DIRECTIONS FOR THIS TASK >> Go from the first line below to the one with "trophée [marron] (5th" and print each line exactly.

Object tracking records
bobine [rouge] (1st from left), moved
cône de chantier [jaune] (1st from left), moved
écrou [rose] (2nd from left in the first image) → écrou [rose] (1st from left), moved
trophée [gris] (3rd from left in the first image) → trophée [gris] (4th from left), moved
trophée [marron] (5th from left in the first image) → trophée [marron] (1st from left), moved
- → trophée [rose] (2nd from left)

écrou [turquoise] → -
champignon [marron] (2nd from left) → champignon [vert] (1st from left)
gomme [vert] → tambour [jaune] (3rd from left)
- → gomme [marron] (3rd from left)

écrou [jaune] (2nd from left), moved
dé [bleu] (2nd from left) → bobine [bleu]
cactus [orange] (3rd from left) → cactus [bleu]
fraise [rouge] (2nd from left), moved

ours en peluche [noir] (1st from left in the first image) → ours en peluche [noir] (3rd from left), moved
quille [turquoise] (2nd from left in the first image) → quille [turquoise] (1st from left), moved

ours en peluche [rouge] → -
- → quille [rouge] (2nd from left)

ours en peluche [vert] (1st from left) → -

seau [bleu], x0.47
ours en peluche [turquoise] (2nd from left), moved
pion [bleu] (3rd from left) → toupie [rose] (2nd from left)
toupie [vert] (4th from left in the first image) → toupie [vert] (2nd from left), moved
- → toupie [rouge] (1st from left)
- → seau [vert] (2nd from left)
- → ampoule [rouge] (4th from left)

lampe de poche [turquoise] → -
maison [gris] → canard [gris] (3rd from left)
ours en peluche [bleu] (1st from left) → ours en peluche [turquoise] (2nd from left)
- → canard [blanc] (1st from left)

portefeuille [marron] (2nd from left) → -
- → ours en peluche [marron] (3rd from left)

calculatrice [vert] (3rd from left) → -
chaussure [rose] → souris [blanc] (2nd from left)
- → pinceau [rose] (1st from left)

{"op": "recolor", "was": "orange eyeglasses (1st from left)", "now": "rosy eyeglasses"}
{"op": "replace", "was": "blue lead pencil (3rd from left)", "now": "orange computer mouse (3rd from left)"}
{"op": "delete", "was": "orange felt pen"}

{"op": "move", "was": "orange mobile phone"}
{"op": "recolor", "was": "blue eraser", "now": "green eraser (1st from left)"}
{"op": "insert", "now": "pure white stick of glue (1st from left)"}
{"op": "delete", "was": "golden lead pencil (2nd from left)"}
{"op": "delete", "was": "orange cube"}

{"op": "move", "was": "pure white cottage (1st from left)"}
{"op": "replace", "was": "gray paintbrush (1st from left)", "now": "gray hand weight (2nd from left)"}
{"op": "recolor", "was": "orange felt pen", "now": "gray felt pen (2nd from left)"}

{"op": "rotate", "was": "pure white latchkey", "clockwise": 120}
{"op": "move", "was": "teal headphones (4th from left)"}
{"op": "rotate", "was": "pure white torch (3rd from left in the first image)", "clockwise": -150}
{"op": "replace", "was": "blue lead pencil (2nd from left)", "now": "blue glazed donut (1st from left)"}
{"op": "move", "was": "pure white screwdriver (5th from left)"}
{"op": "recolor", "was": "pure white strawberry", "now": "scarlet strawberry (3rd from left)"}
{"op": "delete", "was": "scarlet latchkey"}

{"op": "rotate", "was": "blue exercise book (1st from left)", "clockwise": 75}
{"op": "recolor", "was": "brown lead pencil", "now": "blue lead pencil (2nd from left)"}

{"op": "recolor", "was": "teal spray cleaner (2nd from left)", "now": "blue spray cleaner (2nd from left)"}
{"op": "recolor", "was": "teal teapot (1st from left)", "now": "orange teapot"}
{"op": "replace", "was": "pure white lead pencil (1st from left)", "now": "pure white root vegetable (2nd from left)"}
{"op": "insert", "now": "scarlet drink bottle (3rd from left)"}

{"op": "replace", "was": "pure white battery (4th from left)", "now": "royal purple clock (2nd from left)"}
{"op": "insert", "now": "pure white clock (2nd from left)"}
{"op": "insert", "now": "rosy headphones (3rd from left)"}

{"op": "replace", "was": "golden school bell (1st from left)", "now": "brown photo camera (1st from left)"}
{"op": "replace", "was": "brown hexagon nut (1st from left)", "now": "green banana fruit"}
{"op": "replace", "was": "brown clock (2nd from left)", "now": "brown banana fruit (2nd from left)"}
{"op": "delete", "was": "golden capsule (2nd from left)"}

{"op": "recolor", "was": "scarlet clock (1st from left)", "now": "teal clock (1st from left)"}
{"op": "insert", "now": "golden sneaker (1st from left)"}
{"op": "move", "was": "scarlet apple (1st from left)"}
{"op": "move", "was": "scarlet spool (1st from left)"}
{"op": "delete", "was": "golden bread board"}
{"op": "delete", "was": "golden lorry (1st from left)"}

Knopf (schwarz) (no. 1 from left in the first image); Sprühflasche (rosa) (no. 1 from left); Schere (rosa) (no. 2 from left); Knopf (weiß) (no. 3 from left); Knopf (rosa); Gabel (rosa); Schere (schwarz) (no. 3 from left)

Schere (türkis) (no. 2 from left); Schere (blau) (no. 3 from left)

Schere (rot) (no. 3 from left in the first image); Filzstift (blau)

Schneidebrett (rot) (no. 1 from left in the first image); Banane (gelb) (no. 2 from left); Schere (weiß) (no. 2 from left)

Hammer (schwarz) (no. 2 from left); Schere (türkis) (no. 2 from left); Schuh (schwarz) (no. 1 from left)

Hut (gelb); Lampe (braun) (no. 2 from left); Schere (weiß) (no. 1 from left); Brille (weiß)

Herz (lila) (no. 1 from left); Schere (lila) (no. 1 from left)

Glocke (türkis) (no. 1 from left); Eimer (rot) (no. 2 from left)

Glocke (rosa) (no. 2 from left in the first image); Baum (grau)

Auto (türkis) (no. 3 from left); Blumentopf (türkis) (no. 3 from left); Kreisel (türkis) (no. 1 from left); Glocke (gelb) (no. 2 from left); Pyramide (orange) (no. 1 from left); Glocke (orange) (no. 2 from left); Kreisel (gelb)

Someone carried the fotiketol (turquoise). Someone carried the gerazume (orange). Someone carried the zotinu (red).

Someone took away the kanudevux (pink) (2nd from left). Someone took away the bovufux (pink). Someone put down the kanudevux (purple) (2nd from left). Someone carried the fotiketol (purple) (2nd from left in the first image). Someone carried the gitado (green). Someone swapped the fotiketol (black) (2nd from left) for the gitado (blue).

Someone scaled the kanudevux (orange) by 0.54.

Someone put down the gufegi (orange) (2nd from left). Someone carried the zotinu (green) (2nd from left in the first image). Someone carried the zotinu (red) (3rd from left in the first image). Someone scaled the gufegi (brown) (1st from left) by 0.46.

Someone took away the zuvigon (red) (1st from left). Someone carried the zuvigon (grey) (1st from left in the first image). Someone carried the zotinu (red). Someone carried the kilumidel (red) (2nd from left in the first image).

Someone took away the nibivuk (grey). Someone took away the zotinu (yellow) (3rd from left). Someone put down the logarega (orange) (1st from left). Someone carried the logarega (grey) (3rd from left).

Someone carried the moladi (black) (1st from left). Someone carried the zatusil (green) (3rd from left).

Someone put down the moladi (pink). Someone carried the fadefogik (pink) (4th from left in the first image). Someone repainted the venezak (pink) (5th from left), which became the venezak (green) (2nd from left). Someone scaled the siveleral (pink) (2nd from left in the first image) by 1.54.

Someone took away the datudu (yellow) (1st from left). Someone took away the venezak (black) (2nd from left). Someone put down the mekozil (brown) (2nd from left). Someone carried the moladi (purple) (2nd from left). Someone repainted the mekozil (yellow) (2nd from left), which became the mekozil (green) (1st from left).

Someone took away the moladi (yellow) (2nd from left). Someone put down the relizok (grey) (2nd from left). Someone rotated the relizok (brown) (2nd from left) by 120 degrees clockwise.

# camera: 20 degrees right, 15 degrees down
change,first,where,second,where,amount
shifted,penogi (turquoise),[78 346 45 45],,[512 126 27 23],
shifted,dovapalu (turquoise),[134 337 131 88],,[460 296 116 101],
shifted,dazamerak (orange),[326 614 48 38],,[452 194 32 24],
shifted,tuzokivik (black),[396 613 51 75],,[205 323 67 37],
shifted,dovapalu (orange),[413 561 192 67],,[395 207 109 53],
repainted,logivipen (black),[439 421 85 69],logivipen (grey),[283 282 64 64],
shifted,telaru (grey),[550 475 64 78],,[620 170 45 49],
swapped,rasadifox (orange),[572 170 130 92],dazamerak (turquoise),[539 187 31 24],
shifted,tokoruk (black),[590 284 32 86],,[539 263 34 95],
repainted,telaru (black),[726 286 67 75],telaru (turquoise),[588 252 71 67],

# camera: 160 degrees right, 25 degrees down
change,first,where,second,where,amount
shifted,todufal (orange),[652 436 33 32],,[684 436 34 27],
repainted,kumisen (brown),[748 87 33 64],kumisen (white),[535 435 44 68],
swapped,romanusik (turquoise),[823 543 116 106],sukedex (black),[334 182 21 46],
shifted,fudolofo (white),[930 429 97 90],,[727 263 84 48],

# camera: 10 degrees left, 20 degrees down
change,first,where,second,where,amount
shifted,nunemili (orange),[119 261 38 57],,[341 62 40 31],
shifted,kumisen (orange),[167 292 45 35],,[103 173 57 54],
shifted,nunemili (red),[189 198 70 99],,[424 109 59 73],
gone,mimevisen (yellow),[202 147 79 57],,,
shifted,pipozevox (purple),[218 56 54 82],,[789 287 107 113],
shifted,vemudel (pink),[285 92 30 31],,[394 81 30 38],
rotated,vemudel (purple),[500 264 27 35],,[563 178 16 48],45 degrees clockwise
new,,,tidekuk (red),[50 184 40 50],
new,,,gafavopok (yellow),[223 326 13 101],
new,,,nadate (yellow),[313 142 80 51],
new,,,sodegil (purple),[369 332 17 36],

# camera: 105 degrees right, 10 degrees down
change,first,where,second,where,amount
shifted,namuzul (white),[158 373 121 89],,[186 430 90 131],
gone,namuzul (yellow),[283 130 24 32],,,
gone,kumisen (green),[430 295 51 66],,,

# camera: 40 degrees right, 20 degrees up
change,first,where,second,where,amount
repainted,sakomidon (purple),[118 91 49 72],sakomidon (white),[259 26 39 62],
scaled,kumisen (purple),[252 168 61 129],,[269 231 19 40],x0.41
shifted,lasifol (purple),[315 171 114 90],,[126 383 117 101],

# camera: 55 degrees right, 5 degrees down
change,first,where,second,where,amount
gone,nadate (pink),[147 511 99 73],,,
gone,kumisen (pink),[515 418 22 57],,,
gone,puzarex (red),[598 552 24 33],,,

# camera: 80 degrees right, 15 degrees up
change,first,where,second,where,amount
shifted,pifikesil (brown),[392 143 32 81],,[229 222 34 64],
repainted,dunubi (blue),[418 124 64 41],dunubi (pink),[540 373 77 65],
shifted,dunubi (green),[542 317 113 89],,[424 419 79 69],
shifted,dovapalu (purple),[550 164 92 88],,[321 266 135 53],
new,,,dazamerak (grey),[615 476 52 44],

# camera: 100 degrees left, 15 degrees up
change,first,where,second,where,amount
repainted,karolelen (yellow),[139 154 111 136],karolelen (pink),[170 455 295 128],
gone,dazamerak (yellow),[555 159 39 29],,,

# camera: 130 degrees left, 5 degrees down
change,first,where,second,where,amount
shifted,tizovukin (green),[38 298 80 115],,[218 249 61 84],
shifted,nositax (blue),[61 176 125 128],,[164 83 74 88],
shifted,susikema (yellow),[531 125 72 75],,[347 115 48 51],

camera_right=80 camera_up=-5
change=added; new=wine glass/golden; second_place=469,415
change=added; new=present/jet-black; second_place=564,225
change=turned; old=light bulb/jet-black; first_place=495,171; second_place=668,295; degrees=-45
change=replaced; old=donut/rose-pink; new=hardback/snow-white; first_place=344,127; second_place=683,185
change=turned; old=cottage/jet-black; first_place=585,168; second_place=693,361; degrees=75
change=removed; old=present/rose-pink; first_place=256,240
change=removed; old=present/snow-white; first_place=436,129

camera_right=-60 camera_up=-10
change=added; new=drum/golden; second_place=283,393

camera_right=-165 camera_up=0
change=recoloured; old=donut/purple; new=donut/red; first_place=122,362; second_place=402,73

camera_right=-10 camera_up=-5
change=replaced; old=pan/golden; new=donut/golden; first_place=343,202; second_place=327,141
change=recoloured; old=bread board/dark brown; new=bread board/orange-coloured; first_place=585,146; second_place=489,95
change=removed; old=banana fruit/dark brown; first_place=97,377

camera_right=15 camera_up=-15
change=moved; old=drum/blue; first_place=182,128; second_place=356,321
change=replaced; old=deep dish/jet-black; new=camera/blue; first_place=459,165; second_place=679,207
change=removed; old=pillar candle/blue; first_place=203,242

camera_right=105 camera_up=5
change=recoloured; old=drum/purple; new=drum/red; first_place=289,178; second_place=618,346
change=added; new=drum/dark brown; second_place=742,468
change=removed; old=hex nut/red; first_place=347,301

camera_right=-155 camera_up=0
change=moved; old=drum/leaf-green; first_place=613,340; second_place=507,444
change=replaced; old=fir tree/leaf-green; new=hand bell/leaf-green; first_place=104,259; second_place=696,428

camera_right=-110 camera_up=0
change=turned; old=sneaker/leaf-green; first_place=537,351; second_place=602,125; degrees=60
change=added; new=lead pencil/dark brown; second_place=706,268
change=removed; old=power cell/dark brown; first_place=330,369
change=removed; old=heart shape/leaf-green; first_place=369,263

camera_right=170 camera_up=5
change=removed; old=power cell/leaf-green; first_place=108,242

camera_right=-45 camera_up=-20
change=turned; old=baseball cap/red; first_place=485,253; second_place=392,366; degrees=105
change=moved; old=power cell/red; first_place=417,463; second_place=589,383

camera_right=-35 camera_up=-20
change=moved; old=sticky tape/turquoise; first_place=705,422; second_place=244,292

ANSWER BELOW >>
bobine [rouge] (1st from left), moved
cône de chantier [jaune] (1st from left), moved
écrou [rose] (2nd from left in the first image) → écrou [rose] (1st from left), moved
trophée [gris] (3rd from left in the first image) → trophée [gris] (4th from left), moved
trophée [marron] (5th from left in the first image) → trophée [marron] (1st from left), moved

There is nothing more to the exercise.